The data below:

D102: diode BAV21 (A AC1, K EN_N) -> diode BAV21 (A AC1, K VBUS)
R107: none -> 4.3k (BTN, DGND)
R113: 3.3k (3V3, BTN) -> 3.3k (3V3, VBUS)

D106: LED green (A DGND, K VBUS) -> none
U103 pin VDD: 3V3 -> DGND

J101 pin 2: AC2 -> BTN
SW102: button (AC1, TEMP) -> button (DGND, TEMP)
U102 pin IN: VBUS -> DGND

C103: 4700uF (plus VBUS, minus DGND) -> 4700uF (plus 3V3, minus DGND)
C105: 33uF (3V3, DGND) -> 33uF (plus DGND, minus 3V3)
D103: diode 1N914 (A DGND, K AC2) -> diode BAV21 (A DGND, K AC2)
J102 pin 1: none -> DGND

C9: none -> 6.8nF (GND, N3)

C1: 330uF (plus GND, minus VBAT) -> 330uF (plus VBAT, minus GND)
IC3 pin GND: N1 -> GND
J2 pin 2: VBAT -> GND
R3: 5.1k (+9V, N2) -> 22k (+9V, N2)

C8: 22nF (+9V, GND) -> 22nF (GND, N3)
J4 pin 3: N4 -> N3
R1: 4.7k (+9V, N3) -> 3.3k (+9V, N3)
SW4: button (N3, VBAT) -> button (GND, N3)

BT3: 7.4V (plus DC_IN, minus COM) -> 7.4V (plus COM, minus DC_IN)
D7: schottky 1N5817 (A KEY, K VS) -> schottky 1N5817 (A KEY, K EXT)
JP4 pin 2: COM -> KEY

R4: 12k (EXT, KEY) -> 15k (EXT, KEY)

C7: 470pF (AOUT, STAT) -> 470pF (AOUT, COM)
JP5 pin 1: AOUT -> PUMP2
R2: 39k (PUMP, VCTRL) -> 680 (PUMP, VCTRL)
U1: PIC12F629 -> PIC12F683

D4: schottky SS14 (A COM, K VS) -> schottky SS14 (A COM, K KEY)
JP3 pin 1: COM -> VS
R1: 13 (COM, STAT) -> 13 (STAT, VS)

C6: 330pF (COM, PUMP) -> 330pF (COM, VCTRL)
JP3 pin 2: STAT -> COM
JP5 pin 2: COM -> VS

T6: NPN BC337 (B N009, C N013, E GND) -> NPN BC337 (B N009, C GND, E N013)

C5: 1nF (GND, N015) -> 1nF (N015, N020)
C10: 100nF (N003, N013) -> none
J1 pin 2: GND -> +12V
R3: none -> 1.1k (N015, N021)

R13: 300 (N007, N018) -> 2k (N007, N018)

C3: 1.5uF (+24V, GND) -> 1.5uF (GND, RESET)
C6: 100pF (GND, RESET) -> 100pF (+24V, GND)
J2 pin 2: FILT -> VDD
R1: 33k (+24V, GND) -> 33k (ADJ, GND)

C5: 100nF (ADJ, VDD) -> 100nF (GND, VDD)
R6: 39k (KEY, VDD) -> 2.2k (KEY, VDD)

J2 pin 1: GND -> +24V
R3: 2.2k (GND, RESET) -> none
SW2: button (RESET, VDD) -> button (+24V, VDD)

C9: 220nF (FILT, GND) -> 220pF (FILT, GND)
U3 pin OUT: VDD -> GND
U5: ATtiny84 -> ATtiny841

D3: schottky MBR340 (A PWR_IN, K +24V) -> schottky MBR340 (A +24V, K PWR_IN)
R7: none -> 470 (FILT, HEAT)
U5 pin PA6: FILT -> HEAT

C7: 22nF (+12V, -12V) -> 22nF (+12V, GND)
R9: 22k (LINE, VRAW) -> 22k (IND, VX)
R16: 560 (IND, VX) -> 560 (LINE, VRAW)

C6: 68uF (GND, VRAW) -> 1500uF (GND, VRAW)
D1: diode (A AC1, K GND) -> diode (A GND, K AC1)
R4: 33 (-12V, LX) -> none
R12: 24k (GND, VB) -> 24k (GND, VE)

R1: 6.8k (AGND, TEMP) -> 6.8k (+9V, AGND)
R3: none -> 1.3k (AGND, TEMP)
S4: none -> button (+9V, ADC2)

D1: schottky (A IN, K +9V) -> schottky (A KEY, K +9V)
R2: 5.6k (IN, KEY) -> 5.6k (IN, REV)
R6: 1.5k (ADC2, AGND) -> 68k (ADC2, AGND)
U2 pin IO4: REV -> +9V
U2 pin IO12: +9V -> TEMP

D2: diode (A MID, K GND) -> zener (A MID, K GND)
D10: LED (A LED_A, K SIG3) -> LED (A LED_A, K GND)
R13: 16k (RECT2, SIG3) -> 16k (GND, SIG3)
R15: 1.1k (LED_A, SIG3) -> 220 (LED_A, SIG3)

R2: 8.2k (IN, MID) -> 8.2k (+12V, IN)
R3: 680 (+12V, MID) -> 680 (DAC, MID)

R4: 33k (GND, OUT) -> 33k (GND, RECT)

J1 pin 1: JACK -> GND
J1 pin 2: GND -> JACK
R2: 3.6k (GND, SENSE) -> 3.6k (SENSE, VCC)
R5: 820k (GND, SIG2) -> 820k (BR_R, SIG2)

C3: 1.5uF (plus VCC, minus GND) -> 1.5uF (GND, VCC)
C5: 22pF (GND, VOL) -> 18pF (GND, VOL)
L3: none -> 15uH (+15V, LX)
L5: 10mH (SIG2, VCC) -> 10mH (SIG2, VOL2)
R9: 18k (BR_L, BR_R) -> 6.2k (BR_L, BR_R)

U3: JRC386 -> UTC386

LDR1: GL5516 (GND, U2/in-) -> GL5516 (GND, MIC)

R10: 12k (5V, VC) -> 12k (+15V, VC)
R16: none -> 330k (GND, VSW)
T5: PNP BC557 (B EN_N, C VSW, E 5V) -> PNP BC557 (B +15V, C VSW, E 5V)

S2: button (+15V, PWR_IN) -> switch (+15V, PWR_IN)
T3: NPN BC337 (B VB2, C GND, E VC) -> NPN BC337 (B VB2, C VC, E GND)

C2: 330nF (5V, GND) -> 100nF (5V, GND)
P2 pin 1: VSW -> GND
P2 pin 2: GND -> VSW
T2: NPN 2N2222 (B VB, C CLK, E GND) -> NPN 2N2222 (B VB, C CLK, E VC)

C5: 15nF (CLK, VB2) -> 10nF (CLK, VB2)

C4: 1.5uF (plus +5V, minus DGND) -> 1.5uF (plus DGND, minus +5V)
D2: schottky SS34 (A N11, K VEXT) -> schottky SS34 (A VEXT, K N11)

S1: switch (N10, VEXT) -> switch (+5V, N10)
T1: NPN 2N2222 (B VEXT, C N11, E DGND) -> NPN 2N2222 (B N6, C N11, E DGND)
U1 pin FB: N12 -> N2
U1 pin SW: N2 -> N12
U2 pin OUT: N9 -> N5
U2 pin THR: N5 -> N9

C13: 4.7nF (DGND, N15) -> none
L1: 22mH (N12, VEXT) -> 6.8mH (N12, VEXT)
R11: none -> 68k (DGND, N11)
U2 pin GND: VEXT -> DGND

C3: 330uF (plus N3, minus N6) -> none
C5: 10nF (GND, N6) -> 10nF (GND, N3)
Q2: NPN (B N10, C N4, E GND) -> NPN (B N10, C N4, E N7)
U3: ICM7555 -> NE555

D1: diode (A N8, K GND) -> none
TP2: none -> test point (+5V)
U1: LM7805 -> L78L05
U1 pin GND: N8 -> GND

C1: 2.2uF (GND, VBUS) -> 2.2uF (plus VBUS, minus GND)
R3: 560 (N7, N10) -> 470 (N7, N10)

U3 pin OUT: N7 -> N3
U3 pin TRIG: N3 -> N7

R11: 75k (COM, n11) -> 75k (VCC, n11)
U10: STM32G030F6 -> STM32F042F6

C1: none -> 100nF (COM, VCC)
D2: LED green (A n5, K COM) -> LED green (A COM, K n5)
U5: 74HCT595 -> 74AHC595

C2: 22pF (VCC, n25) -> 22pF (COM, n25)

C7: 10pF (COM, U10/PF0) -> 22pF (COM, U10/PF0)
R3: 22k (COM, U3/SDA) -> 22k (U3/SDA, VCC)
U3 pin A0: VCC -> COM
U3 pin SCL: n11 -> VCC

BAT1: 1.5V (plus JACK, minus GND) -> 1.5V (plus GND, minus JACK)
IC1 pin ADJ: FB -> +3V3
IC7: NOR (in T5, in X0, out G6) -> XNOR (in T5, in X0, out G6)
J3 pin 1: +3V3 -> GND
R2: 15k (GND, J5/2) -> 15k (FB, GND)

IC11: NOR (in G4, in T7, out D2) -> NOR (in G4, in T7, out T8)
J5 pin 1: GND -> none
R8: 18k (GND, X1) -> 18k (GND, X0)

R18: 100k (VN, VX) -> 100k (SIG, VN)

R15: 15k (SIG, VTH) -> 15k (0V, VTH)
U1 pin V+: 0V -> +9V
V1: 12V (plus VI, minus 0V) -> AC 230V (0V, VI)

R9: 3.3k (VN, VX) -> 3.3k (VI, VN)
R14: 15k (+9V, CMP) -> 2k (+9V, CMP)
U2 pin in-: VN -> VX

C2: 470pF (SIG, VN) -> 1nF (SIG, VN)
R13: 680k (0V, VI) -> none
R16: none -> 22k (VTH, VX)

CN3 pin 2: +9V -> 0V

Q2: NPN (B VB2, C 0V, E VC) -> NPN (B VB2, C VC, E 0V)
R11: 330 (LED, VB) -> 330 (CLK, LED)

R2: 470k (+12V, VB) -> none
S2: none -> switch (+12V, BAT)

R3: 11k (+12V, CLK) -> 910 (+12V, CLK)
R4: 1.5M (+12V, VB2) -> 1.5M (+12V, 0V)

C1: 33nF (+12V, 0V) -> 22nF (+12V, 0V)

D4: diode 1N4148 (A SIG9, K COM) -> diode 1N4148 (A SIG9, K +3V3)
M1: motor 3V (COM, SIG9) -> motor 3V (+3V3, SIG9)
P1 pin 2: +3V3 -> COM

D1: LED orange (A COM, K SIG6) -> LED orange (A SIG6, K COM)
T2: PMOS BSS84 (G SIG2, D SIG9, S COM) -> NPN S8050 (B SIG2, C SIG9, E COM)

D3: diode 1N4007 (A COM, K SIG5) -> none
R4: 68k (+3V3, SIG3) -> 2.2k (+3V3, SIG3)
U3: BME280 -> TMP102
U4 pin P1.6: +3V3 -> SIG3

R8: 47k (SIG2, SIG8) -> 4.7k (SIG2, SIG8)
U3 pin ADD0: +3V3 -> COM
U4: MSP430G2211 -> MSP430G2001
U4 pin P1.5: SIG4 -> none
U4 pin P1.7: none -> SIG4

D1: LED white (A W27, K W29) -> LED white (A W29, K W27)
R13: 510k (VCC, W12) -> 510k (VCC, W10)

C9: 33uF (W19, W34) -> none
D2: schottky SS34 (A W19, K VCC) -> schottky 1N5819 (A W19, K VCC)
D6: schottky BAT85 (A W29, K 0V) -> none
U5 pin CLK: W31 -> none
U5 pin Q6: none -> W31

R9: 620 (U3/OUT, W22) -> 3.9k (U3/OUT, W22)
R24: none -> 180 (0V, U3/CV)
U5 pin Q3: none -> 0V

End of The data.

### Your assignment
Output the material above exactly, but only from the line that carries "R3: 11k (+12V, CLK) -> 910 (+12V, CLK)" through the line that carries "D1: LED white".

### Exercise answer
R3: 11k (+12V, CLK) -> 910 (+12V, CLK)
R4: 1.5M (+12V, VB2) -> 1.5M (+12V, 0V)

C1: 33nF (+12V, 0V) -> 22nF (+12V, 0V)

D4: diode 1N4148 (A SIG9, K COM) -> diode 1N4148 (A SIG9, K +3V3)
M1: motor 3V (COM, SIG9) -> motor 3V (+3V3, SIG9)
P1 pin 2: +3V3 -> COM

D1: LED orange (A COM, K SIG6) -> LED orange (A SIG6, K COM)
T2: PMOS BSS84 (G SIG2, D SIG9, S COM) -> NPN S8050 (B SIG2, C SIG9, E COM)

D3: diode 1N4007 (A COM, K SIG5) -> none
R4: 68k (+3V3, SIG3) -> 2.2k (+3V3, SIG3)
U3: BME280 -> TMP102
U4 pin P1.6: +3V3 -> SIG3

R8: 47k (SIG2, SIG8) -> 4.7k (SIG2, SIG8)
U3 pin ADD0: +3V3 -> COM
U4: MSP430G2211 -> MSP430G2001
U4 pin P1.5: SIG4 -> none
U4 pin P1.7: none -> SIG4

D1: LED white (A W27, K W29) -> LED white (A W29, K W27)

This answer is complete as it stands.